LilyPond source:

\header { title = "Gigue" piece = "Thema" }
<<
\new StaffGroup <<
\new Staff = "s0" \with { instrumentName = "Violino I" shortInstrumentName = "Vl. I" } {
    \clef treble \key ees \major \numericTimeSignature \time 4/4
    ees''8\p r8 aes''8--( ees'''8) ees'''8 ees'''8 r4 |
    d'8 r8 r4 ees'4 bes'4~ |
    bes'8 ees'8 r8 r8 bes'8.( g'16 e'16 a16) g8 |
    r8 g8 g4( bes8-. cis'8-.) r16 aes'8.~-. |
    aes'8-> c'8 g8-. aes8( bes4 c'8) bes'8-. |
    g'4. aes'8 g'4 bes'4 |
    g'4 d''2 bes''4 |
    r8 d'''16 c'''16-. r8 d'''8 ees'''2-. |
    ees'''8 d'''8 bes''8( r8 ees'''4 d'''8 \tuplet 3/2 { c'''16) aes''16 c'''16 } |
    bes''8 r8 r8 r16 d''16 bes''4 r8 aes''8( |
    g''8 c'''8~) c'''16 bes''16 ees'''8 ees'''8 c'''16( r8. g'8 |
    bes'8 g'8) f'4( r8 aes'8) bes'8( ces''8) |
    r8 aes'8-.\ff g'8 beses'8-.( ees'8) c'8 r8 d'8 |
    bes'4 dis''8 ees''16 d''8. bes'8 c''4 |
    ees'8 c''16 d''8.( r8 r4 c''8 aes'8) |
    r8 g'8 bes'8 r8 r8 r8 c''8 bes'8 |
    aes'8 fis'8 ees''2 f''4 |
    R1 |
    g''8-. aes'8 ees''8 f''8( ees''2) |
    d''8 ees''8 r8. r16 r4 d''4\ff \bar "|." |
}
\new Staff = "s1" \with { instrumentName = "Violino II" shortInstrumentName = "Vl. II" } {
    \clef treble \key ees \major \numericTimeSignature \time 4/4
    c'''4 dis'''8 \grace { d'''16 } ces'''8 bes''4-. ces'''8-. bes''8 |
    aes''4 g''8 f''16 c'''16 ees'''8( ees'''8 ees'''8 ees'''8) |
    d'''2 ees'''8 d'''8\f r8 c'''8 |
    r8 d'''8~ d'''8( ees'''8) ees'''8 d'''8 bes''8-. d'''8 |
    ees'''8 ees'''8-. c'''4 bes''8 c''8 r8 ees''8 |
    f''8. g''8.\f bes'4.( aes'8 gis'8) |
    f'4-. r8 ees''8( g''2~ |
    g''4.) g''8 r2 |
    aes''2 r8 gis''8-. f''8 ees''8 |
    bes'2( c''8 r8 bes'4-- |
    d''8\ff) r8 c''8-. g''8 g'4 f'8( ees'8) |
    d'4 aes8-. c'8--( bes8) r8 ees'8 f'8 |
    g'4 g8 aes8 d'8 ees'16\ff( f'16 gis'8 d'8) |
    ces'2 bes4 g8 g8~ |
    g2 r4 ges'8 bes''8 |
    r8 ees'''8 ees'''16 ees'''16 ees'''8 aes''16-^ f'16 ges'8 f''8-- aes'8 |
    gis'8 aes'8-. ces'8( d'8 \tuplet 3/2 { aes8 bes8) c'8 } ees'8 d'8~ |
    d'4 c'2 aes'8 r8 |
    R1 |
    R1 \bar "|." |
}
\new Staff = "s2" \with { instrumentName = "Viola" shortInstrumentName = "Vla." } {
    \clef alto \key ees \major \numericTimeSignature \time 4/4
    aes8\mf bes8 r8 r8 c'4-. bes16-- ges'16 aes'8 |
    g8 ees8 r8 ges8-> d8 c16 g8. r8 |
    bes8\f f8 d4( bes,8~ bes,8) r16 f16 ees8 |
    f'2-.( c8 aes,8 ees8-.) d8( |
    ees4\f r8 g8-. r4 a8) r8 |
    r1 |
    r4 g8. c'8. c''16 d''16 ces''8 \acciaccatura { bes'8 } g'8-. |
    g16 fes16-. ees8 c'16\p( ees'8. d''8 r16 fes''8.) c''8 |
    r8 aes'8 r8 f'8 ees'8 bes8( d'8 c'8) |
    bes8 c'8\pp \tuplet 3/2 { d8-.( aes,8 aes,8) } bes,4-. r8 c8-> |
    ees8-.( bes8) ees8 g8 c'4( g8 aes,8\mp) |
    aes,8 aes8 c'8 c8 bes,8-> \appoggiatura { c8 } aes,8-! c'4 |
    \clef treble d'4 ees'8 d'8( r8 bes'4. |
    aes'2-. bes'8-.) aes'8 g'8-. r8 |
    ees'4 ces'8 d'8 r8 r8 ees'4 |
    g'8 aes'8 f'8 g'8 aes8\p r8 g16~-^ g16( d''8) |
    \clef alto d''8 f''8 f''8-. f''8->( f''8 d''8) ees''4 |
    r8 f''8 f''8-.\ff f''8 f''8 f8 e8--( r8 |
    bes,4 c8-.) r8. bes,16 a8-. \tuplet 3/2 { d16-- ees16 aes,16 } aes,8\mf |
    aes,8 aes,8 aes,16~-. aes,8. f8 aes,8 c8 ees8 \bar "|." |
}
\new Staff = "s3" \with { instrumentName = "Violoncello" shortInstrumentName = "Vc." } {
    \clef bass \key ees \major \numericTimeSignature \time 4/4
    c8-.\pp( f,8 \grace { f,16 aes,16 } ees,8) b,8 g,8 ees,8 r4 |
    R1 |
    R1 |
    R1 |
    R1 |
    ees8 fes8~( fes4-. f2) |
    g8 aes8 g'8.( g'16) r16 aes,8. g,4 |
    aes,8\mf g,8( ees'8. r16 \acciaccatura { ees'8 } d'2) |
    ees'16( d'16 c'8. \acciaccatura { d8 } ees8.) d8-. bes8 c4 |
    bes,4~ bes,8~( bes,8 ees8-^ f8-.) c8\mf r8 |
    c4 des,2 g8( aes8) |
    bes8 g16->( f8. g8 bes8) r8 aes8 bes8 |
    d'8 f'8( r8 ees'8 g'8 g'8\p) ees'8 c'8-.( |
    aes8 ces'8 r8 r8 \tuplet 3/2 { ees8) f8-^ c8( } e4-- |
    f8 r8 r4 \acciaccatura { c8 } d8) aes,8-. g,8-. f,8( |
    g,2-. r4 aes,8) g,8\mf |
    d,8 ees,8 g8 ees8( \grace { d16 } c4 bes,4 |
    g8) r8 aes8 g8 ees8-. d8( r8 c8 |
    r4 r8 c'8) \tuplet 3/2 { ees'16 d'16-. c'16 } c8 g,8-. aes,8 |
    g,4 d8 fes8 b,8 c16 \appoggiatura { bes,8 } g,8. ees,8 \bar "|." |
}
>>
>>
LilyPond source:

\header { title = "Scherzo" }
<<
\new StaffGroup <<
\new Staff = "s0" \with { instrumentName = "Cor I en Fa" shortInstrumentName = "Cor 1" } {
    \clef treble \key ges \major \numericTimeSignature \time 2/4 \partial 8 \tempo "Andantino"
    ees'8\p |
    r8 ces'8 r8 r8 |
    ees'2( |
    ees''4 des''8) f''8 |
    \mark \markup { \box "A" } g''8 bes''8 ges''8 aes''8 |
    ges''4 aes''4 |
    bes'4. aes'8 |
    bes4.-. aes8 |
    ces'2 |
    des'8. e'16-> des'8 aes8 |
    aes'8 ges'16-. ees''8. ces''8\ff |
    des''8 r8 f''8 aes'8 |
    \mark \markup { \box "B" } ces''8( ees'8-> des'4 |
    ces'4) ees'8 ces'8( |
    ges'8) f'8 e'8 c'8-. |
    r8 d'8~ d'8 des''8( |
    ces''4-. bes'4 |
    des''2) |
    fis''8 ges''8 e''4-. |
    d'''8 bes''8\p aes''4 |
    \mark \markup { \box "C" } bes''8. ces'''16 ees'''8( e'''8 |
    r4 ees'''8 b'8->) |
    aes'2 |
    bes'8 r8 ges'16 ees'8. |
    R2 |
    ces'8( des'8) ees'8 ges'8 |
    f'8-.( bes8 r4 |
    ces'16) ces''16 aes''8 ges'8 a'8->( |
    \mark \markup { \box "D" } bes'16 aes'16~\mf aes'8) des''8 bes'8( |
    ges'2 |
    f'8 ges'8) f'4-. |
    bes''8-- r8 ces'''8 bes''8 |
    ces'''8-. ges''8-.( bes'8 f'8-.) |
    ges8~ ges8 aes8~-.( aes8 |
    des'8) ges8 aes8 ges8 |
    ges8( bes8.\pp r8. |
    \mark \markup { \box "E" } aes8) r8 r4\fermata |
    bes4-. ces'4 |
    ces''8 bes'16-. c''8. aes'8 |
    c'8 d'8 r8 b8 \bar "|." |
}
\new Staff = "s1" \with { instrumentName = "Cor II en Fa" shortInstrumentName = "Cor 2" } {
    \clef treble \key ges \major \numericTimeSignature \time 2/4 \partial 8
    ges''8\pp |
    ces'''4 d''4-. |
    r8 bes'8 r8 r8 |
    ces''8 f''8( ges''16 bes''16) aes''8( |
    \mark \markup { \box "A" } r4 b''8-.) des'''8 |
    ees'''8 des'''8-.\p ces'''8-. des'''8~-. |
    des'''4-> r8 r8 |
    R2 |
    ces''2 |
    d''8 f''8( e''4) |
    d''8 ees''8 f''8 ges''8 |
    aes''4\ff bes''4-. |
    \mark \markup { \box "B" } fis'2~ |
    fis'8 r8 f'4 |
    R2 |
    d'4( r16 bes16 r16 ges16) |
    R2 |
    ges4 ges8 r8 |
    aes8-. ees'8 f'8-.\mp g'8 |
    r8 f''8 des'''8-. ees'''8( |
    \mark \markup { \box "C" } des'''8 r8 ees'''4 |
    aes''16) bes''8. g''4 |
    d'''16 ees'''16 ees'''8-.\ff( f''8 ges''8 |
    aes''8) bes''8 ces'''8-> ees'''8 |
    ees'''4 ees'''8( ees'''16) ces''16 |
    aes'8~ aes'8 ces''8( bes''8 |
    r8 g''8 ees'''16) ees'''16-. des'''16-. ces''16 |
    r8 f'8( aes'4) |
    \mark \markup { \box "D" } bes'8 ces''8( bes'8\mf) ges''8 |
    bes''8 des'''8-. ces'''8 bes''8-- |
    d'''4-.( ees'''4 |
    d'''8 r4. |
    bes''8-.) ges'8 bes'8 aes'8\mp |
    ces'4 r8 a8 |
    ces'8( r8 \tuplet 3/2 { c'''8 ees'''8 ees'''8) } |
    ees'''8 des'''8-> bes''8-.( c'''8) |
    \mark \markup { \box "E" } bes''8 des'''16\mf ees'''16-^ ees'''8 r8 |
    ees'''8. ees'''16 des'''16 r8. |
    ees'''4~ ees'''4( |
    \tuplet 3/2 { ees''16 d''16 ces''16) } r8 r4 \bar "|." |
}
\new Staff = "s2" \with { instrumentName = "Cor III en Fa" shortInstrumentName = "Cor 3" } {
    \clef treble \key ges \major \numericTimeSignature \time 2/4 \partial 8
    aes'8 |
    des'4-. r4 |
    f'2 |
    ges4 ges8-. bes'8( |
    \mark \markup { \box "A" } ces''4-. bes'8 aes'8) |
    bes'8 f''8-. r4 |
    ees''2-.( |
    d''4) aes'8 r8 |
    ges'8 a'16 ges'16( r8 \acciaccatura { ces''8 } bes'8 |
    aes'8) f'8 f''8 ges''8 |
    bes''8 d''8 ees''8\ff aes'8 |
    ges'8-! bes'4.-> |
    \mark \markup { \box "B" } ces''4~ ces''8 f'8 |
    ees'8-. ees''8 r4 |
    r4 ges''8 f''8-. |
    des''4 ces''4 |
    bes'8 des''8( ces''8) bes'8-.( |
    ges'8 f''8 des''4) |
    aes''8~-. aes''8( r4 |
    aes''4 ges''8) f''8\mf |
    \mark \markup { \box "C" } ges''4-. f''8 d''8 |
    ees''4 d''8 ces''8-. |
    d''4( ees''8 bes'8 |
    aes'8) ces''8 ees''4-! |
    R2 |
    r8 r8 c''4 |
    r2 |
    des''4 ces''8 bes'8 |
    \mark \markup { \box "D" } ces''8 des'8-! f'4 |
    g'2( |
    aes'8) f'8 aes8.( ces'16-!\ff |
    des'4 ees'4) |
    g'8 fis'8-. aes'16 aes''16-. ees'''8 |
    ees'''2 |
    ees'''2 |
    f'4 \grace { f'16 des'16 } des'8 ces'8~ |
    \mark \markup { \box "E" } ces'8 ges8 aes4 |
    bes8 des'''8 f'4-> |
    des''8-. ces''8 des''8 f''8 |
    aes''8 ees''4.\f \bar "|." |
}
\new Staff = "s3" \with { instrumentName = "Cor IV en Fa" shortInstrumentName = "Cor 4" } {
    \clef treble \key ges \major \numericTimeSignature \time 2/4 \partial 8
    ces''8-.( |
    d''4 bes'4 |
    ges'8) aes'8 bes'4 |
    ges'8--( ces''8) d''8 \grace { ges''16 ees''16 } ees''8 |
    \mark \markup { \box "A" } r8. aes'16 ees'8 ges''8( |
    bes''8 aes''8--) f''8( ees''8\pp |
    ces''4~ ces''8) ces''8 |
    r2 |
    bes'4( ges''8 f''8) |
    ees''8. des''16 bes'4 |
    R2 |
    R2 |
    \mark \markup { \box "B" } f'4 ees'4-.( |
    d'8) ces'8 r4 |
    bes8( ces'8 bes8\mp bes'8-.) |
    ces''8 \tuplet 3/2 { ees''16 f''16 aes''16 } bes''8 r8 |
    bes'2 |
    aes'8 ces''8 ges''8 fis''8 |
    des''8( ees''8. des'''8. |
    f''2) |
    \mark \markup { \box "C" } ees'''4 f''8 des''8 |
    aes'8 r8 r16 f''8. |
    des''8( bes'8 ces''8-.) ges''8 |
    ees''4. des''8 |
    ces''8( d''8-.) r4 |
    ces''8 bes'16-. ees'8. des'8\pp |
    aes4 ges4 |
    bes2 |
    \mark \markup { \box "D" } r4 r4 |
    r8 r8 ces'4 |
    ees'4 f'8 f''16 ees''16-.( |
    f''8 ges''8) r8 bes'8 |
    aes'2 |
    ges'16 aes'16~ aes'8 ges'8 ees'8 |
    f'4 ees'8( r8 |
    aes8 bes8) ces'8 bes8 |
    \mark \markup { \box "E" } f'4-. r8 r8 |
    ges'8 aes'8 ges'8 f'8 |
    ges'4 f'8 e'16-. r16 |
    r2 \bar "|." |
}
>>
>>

## GOAL
Gather every line in the entries that contains the string "clef", and copy each of those lines in full.

## RESULT OF THIS EXERCISE
    \clef treble \key ees \major \numericTimeSignature \time 4/4
    \clef treble \key ees \major \numericTimeSignature \time 4/4
    \clef alto \key ees \major \numericTimeSignature \time 4/4
    \clef treble d'4 ees'8 d'8( r8 bes'4. |
    \clef alto d''8 f''8 f''8-. f''8->( f''8 d''8) ees''4 |
    \clef bass \key ees \major \numericTimeSignature \time 4/4
    \clef treble \key ges \major \numericTimeSignature \time 2/4 \partial 8 \tempo "Andantino"
    \clef treble \key ges \major \numericTimeSignature \time 2/4 \partial 8
    \clef treble \key ges \major \numericTimeSignature \time 2/4 \partial 8
    \clef treble \key ges \major \numericTimeSignature \time 2/4 \partial 8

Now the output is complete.